**Problem requirements**
For every line in the entries that contains "TICK", show the whole line.
========================================================================
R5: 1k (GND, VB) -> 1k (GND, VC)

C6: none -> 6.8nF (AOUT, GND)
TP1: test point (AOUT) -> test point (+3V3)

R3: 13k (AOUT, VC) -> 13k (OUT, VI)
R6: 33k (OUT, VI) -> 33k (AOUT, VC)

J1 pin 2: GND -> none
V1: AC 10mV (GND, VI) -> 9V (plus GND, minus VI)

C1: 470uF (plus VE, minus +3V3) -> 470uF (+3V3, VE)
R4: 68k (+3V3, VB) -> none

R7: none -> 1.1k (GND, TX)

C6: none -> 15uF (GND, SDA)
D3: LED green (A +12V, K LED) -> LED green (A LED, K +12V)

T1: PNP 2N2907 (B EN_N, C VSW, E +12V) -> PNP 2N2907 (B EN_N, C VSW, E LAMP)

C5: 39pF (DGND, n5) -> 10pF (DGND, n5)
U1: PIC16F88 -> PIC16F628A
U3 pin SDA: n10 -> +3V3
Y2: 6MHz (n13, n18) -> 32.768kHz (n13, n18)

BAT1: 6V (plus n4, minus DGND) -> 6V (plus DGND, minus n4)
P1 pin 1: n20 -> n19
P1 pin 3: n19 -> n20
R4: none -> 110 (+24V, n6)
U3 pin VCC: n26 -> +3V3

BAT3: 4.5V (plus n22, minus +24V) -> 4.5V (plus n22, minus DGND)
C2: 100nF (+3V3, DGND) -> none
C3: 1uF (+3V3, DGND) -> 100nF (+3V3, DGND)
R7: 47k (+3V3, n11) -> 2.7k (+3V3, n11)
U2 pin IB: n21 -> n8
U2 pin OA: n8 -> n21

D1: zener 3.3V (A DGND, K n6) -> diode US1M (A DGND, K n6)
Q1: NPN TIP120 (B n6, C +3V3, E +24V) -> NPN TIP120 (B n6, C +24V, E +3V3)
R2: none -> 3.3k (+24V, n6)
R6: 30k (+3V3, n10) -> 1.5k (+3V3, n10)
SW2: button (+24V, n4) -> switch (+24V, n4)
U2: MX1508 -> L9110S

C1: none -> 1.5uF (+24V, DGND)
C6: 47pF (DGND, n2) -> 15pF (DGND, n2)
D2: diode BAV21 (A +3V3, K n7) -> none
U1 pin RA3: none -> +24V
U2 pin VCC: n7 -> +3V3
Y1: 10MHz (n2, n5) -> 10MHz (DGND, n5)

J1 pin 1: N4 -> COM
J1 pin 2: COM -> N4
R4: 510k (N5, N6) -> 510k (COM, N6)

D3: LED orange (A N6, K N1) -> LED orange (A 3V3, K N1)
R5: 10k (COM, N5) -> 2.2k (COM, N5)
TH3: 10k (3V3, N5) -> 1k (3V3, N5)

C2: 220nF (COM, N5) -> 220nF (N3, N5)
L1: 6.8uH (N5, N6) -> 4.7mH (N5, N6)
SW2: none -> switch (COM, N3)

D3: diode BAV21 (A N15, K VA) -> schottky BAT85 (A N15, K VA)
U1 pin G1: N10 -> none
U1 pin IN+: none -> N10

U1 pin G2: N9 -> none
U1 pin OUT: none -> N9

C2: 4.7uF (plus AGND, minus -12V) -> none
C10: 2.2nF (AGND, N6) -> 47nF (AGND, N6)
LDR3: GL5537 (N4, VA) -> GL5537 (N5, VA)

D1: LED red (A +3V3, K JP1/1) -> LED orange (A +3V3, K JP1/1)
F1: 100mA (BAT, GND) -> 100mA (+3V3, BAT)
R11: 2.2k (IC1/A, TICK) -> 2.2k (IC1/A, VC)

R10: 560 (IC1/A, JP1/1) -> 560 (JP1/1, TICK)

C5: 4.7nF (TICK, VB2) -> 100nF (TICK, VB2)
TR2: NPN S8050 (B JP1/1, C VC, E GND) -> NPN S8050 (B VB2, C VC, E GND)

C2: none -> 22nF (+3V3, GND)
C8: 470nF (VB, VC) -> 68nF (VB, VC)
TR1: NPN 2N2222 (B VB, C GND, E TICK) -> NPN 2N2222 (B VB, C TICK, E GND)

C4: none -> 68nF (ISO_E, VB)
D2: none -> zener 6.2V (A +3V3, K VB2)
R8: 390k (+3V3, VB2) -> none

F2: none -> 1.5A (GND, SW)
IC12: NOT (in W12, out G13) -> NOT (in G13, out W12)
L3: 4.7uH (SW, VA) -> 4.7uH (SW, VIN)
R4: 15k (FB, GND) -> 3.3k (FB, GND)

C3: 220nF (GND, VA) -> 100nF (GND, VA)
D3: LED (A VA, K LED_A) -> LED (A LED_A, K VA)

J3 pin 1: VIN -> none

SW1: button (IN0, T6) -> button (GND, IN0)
========================================================================
**Solution for this problem**
R11: 2.2k (IC1/A, TICK) -> 2.2k (IC1/A, VC)
R10: 560 (IC1/A, JP1/1) -> 560 (JP1/1, TICK)
C5: 4.7nF (TICK, VB2) -> 100nF (TICK, VB2)
TR1: NPN 2N2222 (B VB, C GND, E TICK) -> NPN 2N2222 (B VB, C TICK, E GND)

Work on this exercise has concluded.